- Assigned task
The expected output is each line below containing "wallet", copied in full.

- Exercise materials
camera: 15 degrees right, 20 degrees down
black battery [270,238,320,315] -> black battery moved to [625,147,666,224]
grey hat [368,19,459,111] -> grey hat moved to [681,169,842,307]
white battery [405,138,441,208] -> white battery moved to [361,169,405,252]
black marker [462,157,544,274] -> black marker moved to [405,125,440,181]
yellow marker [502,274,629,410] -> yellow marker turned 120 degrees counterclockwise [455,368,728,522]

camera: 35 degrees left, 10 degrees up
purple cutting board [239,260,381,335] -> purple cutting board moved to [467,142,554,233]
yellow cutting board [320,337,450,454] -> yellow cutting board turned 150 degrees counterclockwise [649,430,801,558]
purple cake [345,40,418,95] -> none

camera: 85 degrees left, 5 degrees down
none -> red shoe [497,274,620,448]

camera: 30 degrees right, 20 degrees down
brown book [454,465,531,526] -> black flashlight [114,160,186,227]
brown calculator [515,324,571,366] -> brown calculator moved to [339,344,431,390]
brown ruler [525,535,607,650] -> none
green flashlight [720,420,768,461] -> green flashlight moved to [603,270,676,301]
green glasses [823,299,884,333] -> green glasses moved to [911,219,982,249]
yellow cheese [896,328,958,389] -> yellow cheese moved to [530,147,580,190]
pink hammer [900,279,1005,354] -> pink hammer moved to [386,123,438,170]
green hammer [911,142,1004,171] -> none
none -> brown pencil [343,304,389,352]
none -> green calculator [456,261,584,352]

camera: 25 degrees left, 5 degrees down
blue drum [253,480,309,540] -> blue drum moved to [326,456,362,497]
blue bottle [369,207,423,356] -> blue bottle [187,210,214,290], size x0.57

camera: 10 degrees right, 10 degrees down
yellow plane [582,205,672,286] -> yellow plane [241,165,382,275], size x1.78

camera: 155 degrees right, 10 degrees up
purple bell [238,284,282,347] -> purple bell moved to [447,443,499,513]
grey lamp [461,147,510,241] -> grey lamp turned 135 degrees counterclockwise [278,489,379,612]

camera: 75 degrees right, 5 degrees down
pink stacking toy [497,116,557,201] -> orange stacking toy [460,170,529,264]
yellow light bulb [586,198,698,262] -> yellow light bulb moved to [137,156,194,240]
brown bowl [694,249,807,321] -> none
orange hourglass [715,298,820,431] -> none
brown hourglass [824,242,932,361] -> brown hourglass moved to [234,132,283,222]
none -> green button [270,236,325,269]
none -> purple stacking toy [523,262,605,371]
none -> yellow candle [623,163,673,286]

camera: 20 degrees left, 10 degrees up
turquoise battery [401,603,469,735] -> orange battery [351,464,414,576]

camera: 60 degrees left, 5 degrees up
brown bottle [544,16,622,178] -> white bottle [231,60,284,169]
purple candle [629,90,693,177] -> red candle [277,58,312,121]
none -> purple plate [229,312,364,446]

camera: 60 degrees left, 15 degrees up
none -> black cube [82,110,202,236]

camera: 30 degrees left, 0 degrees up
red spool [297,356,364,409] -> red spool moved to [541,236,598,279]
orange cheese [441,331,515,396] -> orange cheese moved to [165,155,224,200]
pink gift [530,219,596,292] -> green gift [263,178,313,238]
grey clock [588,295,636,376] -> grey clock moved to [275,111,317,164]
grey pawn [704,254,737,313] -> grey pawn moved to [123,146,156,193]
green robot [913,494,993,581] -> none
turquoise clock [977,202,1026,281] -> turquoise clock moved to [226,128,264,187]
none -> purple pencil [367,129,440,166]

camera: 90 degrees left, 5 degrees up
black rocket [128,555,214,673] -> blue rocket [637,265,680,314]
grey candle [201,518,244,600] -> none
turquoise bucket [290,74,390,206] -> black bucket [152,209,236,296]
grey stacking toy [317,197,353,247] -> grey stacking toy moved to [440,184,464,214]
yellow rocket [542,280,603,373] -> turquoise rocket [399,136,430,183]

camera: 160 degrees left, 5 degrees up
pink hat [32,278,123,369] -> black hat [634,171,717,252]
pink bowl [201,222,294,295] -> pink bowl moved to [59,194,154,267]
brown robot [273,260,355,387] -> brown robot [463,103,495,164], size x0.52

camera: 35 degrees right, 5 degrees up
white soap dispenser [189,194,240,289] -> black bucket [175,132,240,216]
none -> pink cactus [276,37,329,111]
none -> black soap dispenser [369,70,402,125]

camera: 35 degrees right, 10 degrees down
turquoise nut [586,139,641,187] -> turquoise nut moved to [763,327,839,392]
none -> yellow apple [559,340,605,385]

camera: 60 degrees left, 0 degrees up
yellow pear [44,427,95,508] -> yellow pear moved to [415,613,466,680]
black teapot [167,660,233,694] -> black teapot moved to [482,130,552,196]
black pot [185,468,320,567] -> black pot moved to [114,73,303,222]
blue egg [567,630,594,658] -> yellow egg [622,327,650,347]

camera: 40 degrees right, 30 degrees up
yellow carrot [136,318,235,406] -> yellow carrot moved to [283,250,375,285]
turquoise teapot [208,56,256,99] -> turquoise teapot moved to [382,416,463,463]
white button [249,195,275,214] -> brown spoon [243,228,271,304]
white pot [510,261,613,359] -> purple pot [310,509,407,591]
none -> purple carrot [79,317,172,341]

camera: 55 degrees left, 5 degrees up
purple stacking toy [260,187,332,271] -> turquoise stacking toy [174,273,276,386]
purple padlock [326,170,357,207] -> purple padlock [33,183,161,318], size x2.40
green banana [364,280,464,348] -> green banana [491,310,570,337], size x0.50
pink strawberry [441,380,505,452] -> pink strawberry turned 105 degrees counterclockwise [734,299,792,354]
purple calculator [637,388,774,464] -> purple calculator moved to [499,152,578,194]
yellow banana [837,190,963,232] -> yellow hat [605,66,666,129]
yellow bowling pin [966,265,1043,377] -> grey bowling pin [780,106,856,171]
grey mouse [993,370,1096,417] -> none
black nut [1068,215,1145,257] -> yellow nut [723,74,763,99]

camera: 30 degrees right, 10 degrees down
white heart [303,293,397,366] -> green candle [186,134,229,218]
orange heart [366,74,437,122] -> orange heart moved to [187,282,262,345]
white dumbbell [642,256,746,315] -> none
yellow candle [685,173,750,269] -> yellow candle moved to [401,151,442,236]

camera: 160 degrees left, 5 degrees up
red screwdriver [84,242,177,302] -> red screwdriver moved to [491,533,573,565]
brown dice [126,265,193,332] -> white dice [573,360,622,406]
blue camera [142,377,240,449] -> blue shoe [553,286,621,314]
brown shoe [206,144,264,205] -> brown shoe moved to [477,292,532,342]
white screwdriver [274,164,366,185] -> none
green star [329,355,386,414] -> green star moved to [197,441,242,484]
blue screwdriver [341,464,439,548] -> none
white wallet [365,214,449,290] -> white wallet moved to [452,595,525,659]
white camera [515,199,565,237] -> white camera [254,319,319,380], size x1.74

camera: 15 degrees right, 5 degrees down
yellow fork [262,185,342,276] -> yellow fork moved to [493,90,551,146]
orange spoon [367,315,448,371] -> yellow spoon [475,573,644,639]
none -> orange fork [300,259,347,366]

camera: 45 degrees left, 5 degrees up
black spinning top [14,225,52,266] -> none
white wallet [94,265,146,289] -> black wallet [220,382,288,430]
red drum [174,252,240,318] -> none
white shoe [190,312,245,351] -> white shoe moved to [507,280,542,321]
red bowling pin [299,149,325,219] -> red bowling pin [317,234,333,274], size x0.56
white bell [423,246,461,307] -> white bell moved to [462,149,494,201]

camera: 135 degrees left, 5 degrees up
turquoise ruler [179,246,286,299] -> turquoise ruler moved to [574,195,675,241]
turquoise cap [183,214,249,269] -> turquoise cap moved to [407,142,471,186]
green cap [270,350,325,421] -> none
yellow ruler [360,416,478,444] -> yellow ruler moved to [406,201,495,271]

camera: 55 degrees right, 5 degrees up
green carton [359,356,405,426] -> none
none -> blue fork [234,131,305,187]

- Finished task
white wallet [365,214,449,290] -> white wallet moved to [452,595,525,659]
white wallet [94,265,146,289] -> black wallet [220,382,288,430]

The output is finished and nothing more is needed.